TASK: Look through the lines below for the word "VBUS", and copy every line that has it.

EXTRACTED MATERIAL:

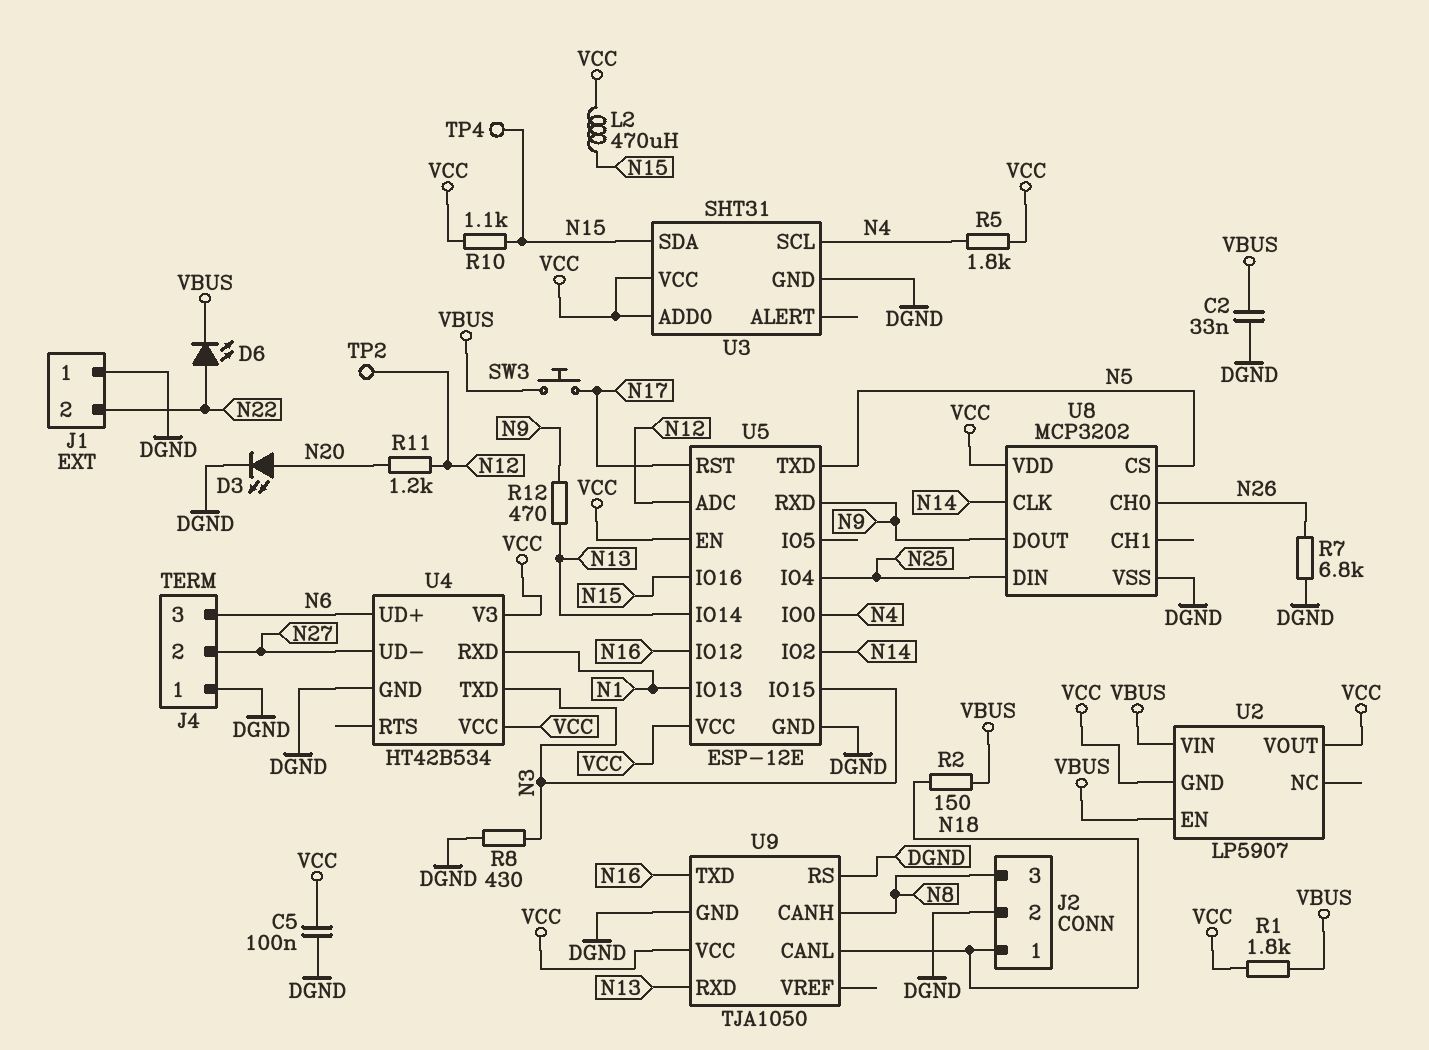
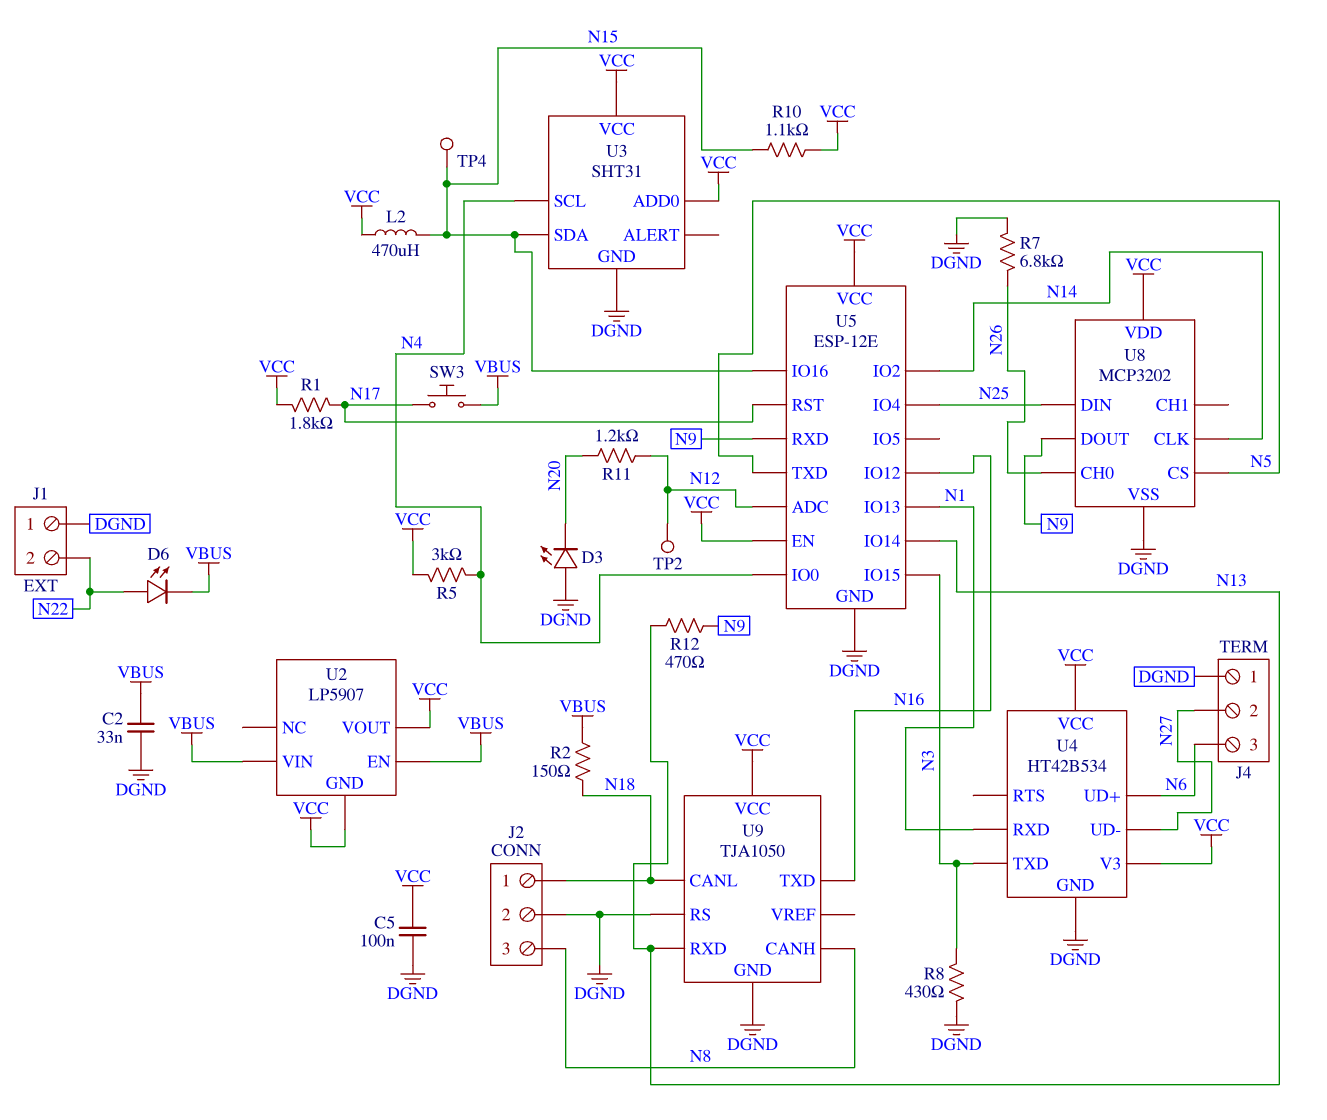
D3: LED (A N20, K DGND) -> LED (A DGND, K N20)
R1: 1.8k (VBUS, VCC) -> 1.8k (N17, VCC)
R5: 1.8k (N4, VCC) -> 3k (N4, VCC)

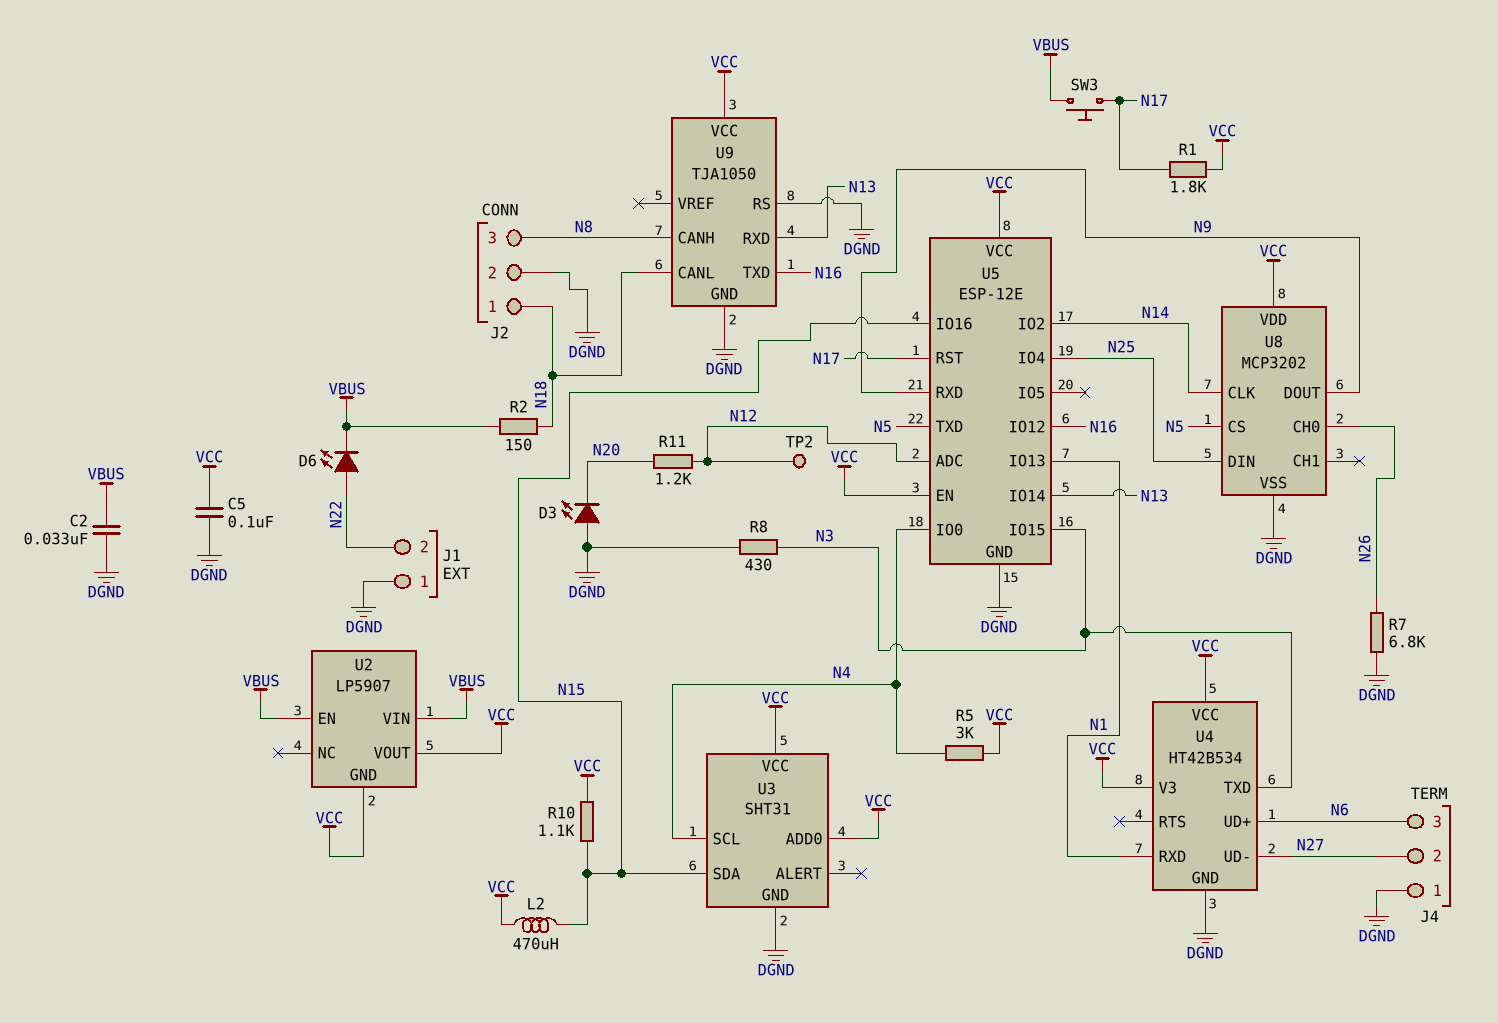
R12: 470 (N9, N13) -> none
TP4: test point (N15) -> none

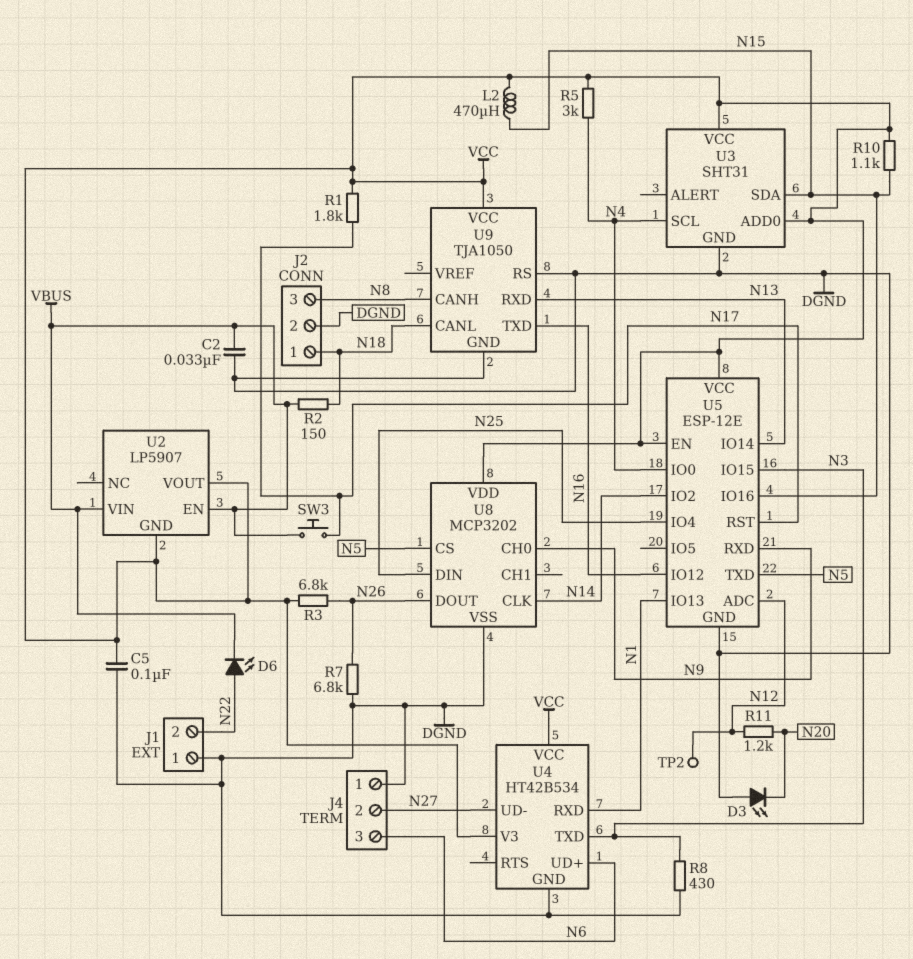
R3: none -> 6.8k (N26, VCC)
U8 pin CH0: N26 -> N9
U8 pin DOUT: N9 -> N26

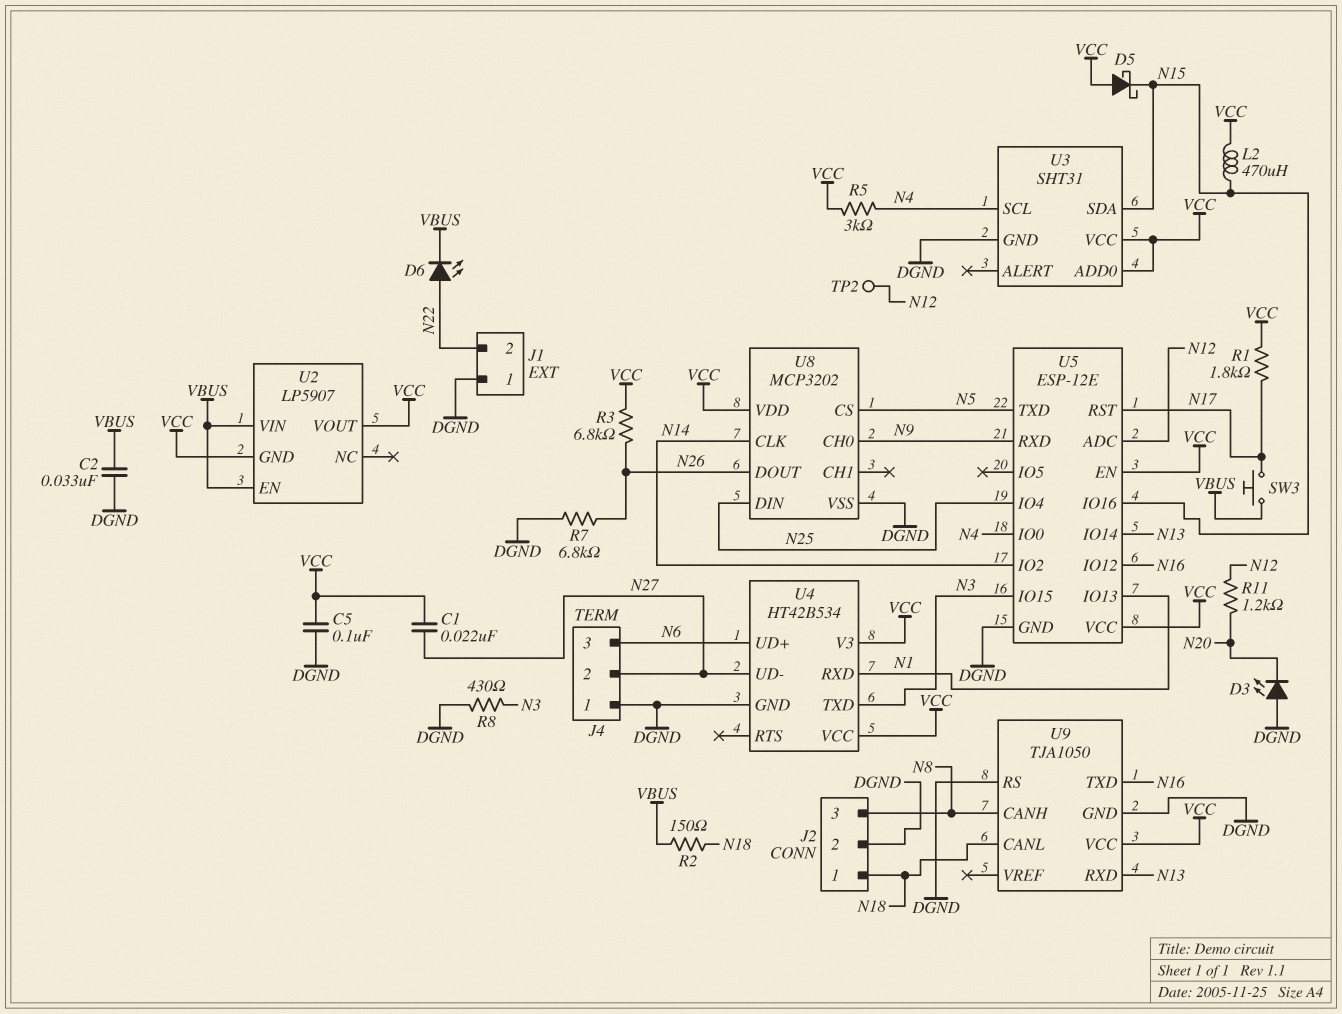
C1: none -> 22nF (N27, VCC)
D5: none -> schottky (A VCC, K N15)
R10: 1.1k (N15, VCC) -> none

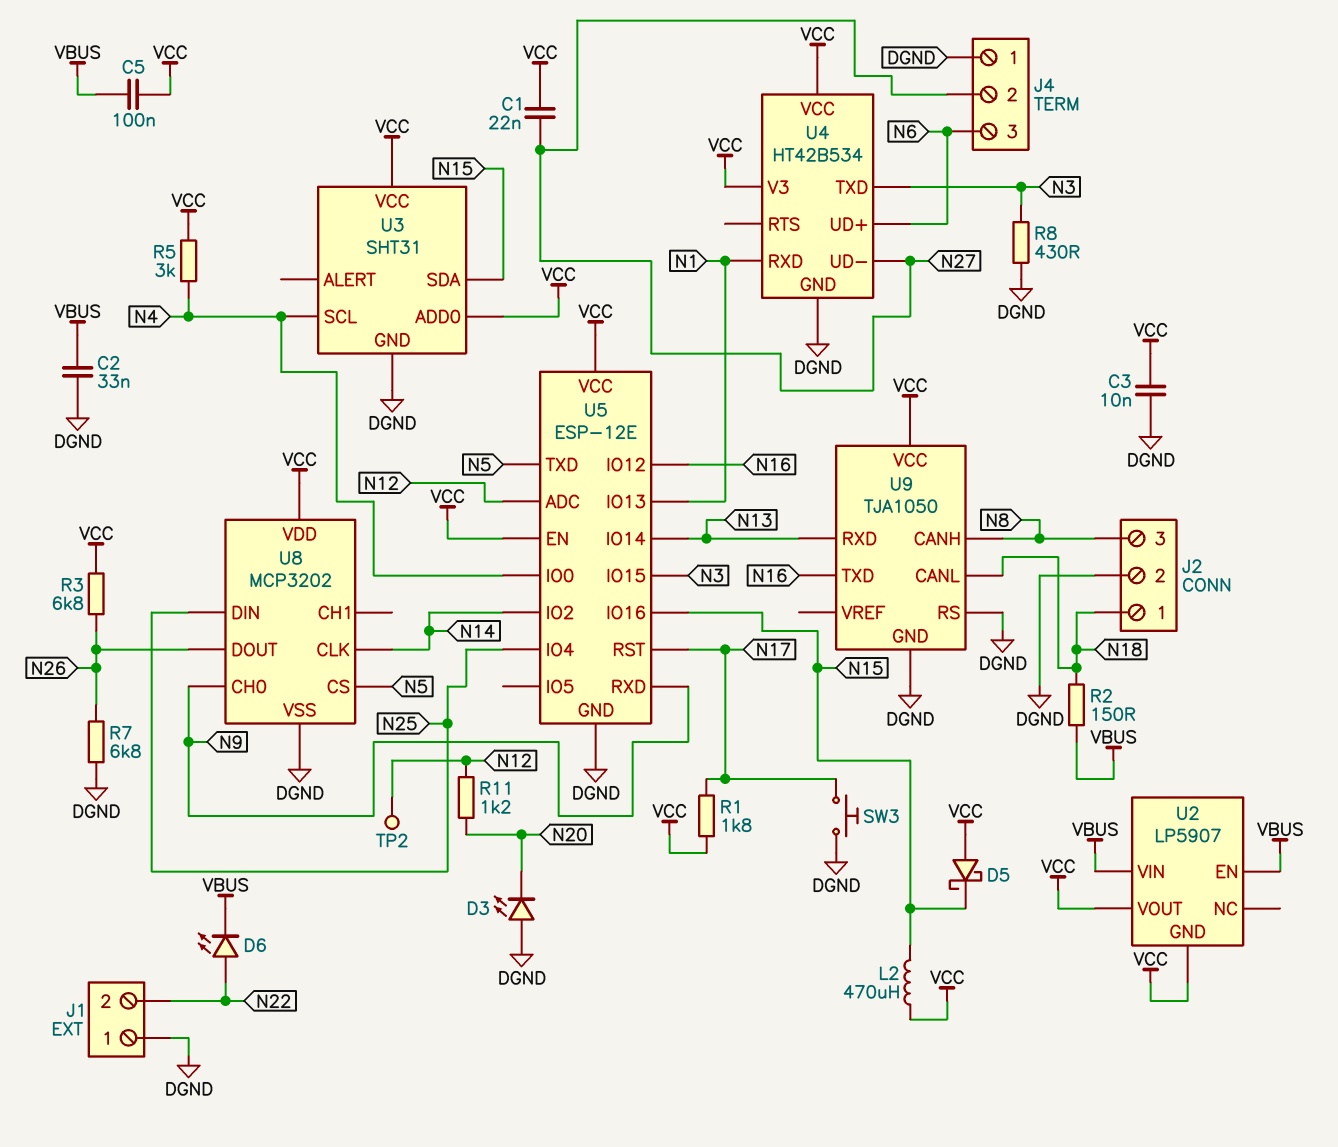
C3: none -> 10nF (DGND, VCC)
C5: 100nF (DGND, VCC) -> 100nF (VBUS, VCC)
SW3: button (N17, VBUS) -> button (DGND, N17)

FINISHED TASK:
R1: 1.8k (VBUS, VCC) -> 1.8k (N17, VCC)
C5: 100nF (DGND, VCC) -> 100nF (VBUS, VCC)
SW3: button (N17, VBUS) -> button (DGND, N17)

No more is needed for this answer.